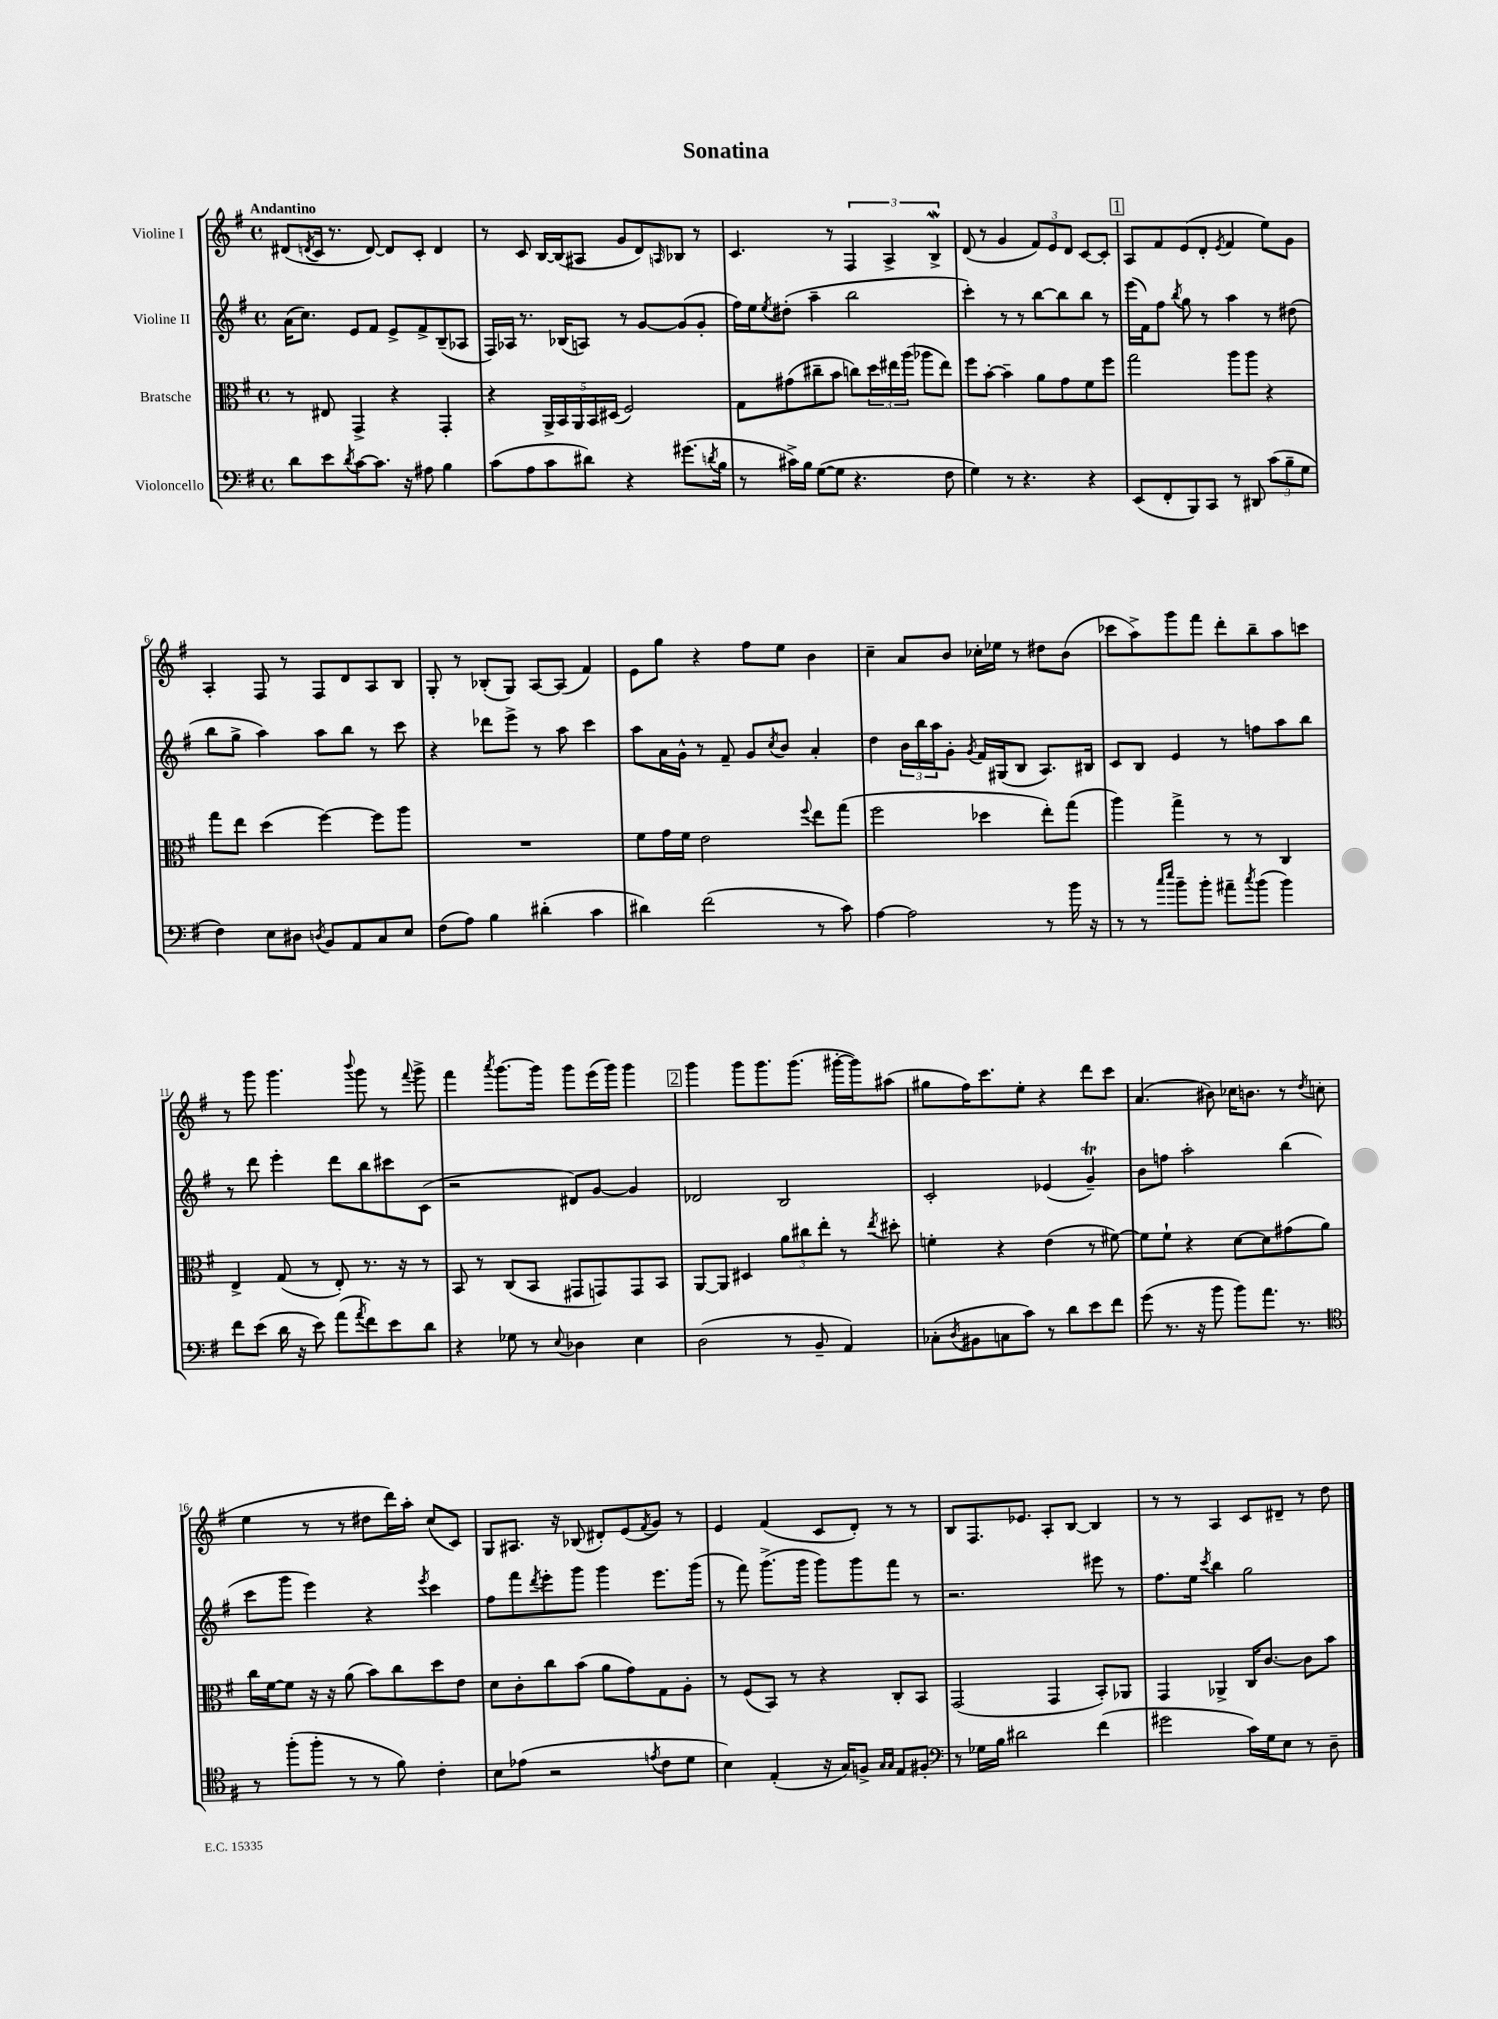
\header { title = "Sonatina" }
<<
\new StaffGroup <<
\new Staff = "s0" \with { instrumentName = "Violine I" } {
    \clef treble \key g \major \defaultTimeSignature \time 4/4 \tempo "Andantino"
    dis'8( \acciaccatura { d'8 } c'16 r8. d'8~) d'8 c'8-. d'4 |
    r8 c'8 b16~ b16( ais8 g'8 d'8) \grace { a16 } bes8 r8 |
    c'4. r8 \tuplet 3/2 { fis4 a4-> b4->\mordent } |
    d'8( r8 g'4 \tuplet 3/2 { fis'8) e'8 d'8 } c'8~ c'8-. |
    \mark \markup { \box "1" } a8 fis'8 e'8( d'8-. \acciaccatura { e'8 } fis'4 e''8) g'8 |
    a4-. fis8 r8 fis8 d'8 a8 b8 |
    g8-. r8 bes8-.( g8) a8~ a8( fis'4) |
    e'8 g''8 r4 fis''8 e''8 b'4 |
    c''4-- a'8 b'8 ces''16-. ees''16 r8 dis''8 b'8( |
    ces'''8 a''8->) g'''8 fis'''8 d'''8-. b''8-- a''8 c'''8 |
    r8 g'''8 g'''4. \appoggiatura { b'''8 } g'''8 r8 \appoggiatura { fis'''8 } g'''8-> |
    fis'''4 \acciaccatura { a'''8 } g'''8.~ g'''16 g'''8 e'''16( g'''16) g'''4 |
    \mark \markup { \box "2" } g'''4 g'''8 g'''8. g'''8.( gis'''16~-. gis'''16) ais''8( |
    gis''8 fis''16) c'''8. e''8-. r4 d'''8 c'''8 |
    a'4.( bis'8) ces''16 b'8. r8 \acciaccatura { d''8 } c''8( |
    e''4 r8 r8 dis''8 d'''16) a''16-. c''8( c'8) |
    g8 ais8. r16 bes8( dis'8-.) e'8( \acciaccatura { fis'8 } g'8) r8 |
    e'4 fis'4( c'8 d'8-.) r8 r8 |
    b8 fis8. ees'8. a8-. b8~ b4 |
    r8 r8 a4 c'8 dis'8-- r8 d''8 \bar "|." |
}
\new Staff = "s1" \with { instrumentName = "Violine II" } {
    \clef treble \key g \major \defaultTimeSignature \time 4/4
    a'16( c''8.) e'8 fis'8 e'8-> fis'8-> b8--( aes8 |
    fis16) aes16 r8. bes16( a8) r8 g'8~ g'8( g'8-. |
    fis''16) e''16 \acciaccatura { e''8 } dis''8-.( a''4-- b''2 |
    c'''4-.) r8 r8 b''8~ b''8 b''8 r8 |
    \mark \markup { \box "1" } e'''16( fis'16) fis''8 \acciaccatura { b''8 } g''8 r8 a''4 r8 dis''8( |
    b''8 g''8-> a''4) a''8 b''8 r8 c'''8 |
    r4 des'''8 e'''8-> r8 a''8 c'''4 |
    a''8 a'16 g'16-^ r8 fis'8-- g'8 \acciaccatura { c''8 } b'8 a'4-. |
    d''4 \tuplet 3/2 { b'16 b''16 a''16 } g'8-. \acciaccatura { g'8 } fis'16 gis16( b8 a8.) bis16 |
    c'8 b8 e'4 r8 f''8 a''8 b''8 |
    r8 d'''8 e'''4-. d'''8 b''8 cis'''8 c'8( |
    r2 dis'8) g'8~ g'4 |
    \mark \markup { \box "2" } des'2 b2 |
    c'2-. ees'4( g'4--\trill) |
    b'8 f''8 a''2-. b''4( |
    c'''8 g'''8 e'''4) r4 \acciaccatura { e'''8 } c'''4 |
    fis''8 fis'''8 \acciaccatura { d'''8 } e'''8-. g'''8 g'''4 e'''8. g'''16( |
    r8 fis'''8) g'''8.->( g'''16 g'''8) g'''8 fis'''8 r8 |
    r2. eis'''8 r8 |
    fis''8. e''16 \acciaccatura { c'''8 } b''4 g''2 \bar "|." |
}
\new Staff = "s2" \with { instrumentName = "Bratsche" } {
    \clef alto \key g \major \defaultTimeSignature \time 4/4
    r8 eis8 g,4-> r4 g,4-. |
    r4 \tuplet 5/4 { a,16-> b,16 a,16 b,16 dis16( } fis2) |
    g8 gis'8( cis''8-- b'8 c''8) \tuplet 3/2 { d''16 eis''16 a''16( } aes''8 eis''8) |
    fis''8 b'8~-. b'4-- a'8 g'8 fis'8 fis''8 |
    \mark \markup { \box "1" } g''2 a''8 a''8 r4 |
    g''8 e''8 d''4( fis''4~) fis''8 a''8 |
    R1 |
    fis'8 g'16 fis'16 e'2 \appoggiatura { fis''8 } e''8 g''8( |
    fis''2 des''4 e''8-.) g''8( |
    a''4) g''4-> r8 r8 c4 |
    e4-> g8( r8 e8-.) r8. r16 r8 |
    b,8 r8 c8( b,8 gis,8 g,8) g,8 b,8 |
    \mark \markup { \box "2" } a,8~ a,8 dis4 \tuplet 3/2 { a'8 cis''8 e''8-. } r8 \acciaccatura { e''8 } dis''8-. |
    f'4-. r4 e'4( r8 fis'8~) |
    fis'8 fis'8-! r4 d'8~ d'8 gis'8( a'8) |
    c''16 fis'16~ fis'8 r16 r16 a'8( b'8) c''8 d''8 e'8 |
    d'8 c'8-. c''8 b'8( a'8 g'8) g8 a8-. |
    r8 fis8( b,8) r8 r4 c8-. b,8 |
    g,2( g,4 b,8-.) aes,8 |
    g,4 aes,4-> c16 c'8.~ c'8 b'8 \bar "|." |
}
\new Staff = "s3" \with { instrumentName = "Violoncello" } {
    \clef bass \key g \major \defaultTimeSignature \time 4/4
    d'8 e'8 \acciaccatura { d'8 } c'8~ c'8. r16 ais8 b4 |
    c'8( a8 c'8 dis'8) r4 gis'8.( \acciaccatura { d'8 } b16 |
    r8 cis'16->) b16 g8~( g8 r4. fis8 |
    g4) r8 r4. r4 |
    \mark \markup { \box "1" } e,8( fis,8-. b,,8) c,8 r8 dis,8 \tuplet 3/2 { c'8( b8-- g8 } |
    fis4) e8 dis8 \acciaccatura { d8 } b,8 a,8 c8 e8 |
    fis8( a8) b4 dis'4-.( c'4 |
    dis'4) fis'2( r8 c'8) |
    a4~ a2 r8 b'16 r16 |
    r8 r8 \grace { c''16 e''16 } b'8-- b'8-. ais'8-- \acciaccatura { c''8 } b'8( b'4) |
    fis'8 e'8( d'16 r16 e'8) a'8( \acciaccatura { a'8 } fis'8) e'8 d'8 |
    r4 ges8 r8 \appoggiatura { e8 } des4 e4 |
    \mark \markup { \box "2" } d2( r8 b,8-- a,4) |
    ces8-.( \acciaccatura { d8 } bis,8 c8 c'8) r8 d'8 e'8 fis'8 |
    g'8( r8. r16 b'8 b'8) a'8. r8. |
    \clef tenor r8 fis''8-.( fis''8-. r8 r8 fis'8) c'4-. |
    b8 ees'8( r2 \acciaccatura { e'8 } c'8 d'8 |
    b4) e4-.( r16 g16) f8-> \grace { g16 g16 } e8 fis8-. |
    \clef bass r8 ges16 b16 dis'2 fis'4( |
    gis'2 c'16) g16 e8 r8 d8-- \bar "|." |
}
>>
>>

-------

* **Written request**
Replace "Andantino" with "Allegretto" throughout the data above, and give all of the text again with nothing else changed and the pictures left out.

* **Task solution**
\header { title = "Sonatina" }
<<
\new StaffGroup <<
\new Staff = "s0" \with { instrumentName = "Violine I" } {
    \clef treble \key g \major \defaultTimeSignature \time 4/4 \tempo "Allegretto"
    dis'8( \acciaccatura { d'8 } c'16 r8. d'8~) d'8 c'8-. d'4 |
    r8 c'8 b16~ b16( ais8 g'8 d'8) \grace { a16 } bes8 r8 |
    c'4. r8 \tuplet 3/2 { fis4 a4-> b4->\mordent } |
    d'8( r8 g'4 \tuplet 3/2 { fis'8) e'8 d'8 } c'8~ c'8-. |
    \mark \markup { \box "1" } a8 fis'8 e'8( d'8-. \acciaccatura { e'8 } fis'4 e''8) g'8 |
    a4-. fis8 r8 fis8 d'8 a8 b8 |
    g8-. r8 bes8-.( g8) a8~ a8( fis'4) |
    e'8 g''8 r4 fis''8 e''8 b'4 |
    c''4-- a'8 b'8 ces''16-. ees''16 r8 dis''8 b'8( |
    ces'''8 a''8->) g'''8 fis'''8 d'''8-. b''8-- a''8 c'''8 |
    r8 g'''8 g'''4. \appoggiatura { b'''8 } g'''8 r8 \appoggiatura { fis'''8 } g'''8-> |
    fis'''4 \acciaccatura { a'''8 } g'''8.~ g'''16 g'''8 e'''16( g'''16) g'''4 |
    \mark \markup { \box "2" } g'''4 g'''8 g'''8. g'''8.( gis'''16~-. gis'''16) ais''8( |
    gis''8 fis''16) c'''8. e''8-. r4 d'''8 c'''8 |
    a'4.( bis'8) ces''16 b'8. r8 \acciaccatura { d''8 } c''8( |
    e''4 r8 r8 dis''8 d'''16) a''16-. c''8( c'8) |
    g8 ais8. r16 bes8( dis'8-.) e'8( \acciaccatura { fis'8 } g'8) r8 |
    e'4 fis'4( c'8 d'8-.) r8 r8 |
    b8 fis8. ees'8. a8-. b8~ b4 |
    r8 r8 a4 c'8 dis'8-- r8 d''8 \bar "|." |
}
\new Staff = "s1" \with { instrumentName = "Violine II" } {
    \clef treble \key g \major \defaultTimeSignature \time 4/4
    a'16( c''8.) e'8 fis'8 e'8-> fis'8-> b8--( aes8 |
    fis16) aes16 r8. bes16( a8) r8 g'8~ g'8( g'8-. |
    fis''16) e''16 \acciaccatura { e''8 } dis''8-.( a''4-- b''2 |
    c'''4-.) r8 r8 b''8~ b''8 b''8 r8 |
    \mark \markup { \box "1" } e'''16( fis'16) fis''8 \acciaccatura { b''8 } g''8 r8 a''4 r8 dis''8( |
    b''8 g''8-> a''4) a''8 b''8 r8 c'''8 |
    r4 des'''8 e'''8-> r8 a''8 c'''4 |
    a''8 a'16 g'16-^ r8 fis'8-- g'8 \acciaccatura { c''8 } b'8 a'4-. |
    d''4 \tuplet 3/2 { b'16 b''16 a''16 } g'8-. \acciaccatura { g'8 } fis'16 gis16( b8 a8.) bis16 |
    c'8 b8 e'4 r8 f''8 a''8 b''8 |
    r8 d'''8 e'''4-. d'''8 b''8 cis'''8 c'8( |
    r2 dis'8) g'8~ g'4 |
    \mark \markup { \box "2" } des'2 b2 |
    c'2-. ees'4( g'4--\trill) |
    b'8 f''8 a''2-. b''4( |
    c'''8 g'''8 e'''4) r4 \acciaccatura { e'''8 } c'''4 |
    fis''8 fis'''8 \acciaccatura { d'''8 } e'''8-. g'''8 g'''4 e'''8. g'''16( |
    r8 fis'''8) g'''8.->( g'''16 g'''8) g'''8 fis'''8 r8 |
    r2. eis'''8 r8 |
    fis''8. e''16 \acciaccatura { c'''8 } b''4 g''2 \bar "|." |
}
\new Staff = "s2" \with { instrumentName = "Bratsche" } {
    \clef alto \key g \major \defaultTimeSignature \time 4/4
    r8 eis8 g,4-> r4 g,4-. |
    r4 \tuplet 5/4 { a,16-> b,16 a,16 b,16 dis16( } fis2) |
    g8 gis'8( cis''8-- b'8 c''8) \tuplet 3/2 { d''16 eis''16 a''16( } aes''8 eis''8) |
    fis''8 b'8~-. b'4-- a'8 g'8 fis'8 fis''8 |
    \mark \markup { \box "1" } g''2 a''8 a''8 r4 |
    g''8 e''8 d''4( fis''4~) fis''8 a''8 |
    R1 |
    fis'8 g'16 fis'16 e'2 \appoggiatura { fis''8 } e''8 g''8( |
    fis''2 des''4 e''8-.) g''8( |
    a''4) g''4-> r8 r8 c4 |
    e4-> g8( r8 e8-.) r8. r16 r8 |
    b,8 r8 c8( b,8 gis,8 g,8) g,8 b,8 |
    \mark \markup { \box "2" } a,8~ a,8 dis4 \tuplet 3/2 { a'8 cis''8 e''8-. } r8 \acciaccatura { e''8 } dis''8-. |
    f'4-. r4 e'4( r8 fis'8~) |
    fis'8 fis'8-! r4 d'8~ d'8 gis'8( a'8) |
    c''16 fis'16~ fis'8 r16 r16 a'8( b'8) c''8 d''8 e'8 |
    d'8 c'8-. c''8 b'8( a'8 g'8) g8 a8-. |
    r8 fis8( b,8) r8 r4 c8-. b,8 |
    g,2( g,4 b,8-.) aes,8 |
    g,4 aes,4-> c16 c'8.~ c'8 b'8 \bar "|." |
}
\new Staff = "s3" \with { instrumentName = "Violoncello" } {
    \clef bass \key g \major \defaultTimeSignature \time 4/4
    d'8 e'8 \acciaccatura { d'8 } c'8~ c'8. r16 ais8 b4 |
    c'8( a8 c'8 dis'8) r4 gis'8.( \acciaccatura { d'8 } b16 |
    r8 cis'16->) b16 g8~( g8 r4. fis8 |
    g4) r8 r4. r4 |
    \mark \markup { \box "1" } e,8( fis,8-. b,,8) c,8 r8 dis,8 \tuplet 3/2 { c'8( b8-- g8 } |
    fis4) e8 dis8 \acciaccatura { d8 } b,8 a,8 c8 e8 |
    fis8( a8) b4 dis'4-.( c'4 |
    dis'4) fis'2( r8 c'8) |
    a4~ a2 r8 b'16 r16 |
    r8 r8 \grace { c''16 e''16 } b'8-- b'8-. ais'8-- \acciaccatura { c''8 } b'8( b'4) |
    fis'8 e'8( d'16 r16 e'8) a'8( \acciaccatura { a'8 } fis'8) e'8 d'8 |
    r4 ges8 r8 \appoggiatura { e8 } des4 e4 |
    \mark \markup { \box "2" } d2( r8 b,8-- a,4) |
    ces8-.( \acciaccatura { d8 } bis,8 c8 c'8) r8 d'8 e'8 fis'8 |
    g'8( r8. r16 b'8 b'8) a'8. r8. |
    \clef tenor r8 fis''8-.( fis''8-. r8 r8 fis'8) c'4-. |
    b8 ees'8( r2 \acciaccatura { e'8 } c'8 d'8 |
    b4) e4-.( r16 g16) f8-> \grace { g16 g16 } e8 fis8-. |
    \clef bass r8 ges16 b16 dis'2 fis'4( |
    gis'2 c'16) g16 e8 r8 d8-- \bar "|." |
}
>>
>>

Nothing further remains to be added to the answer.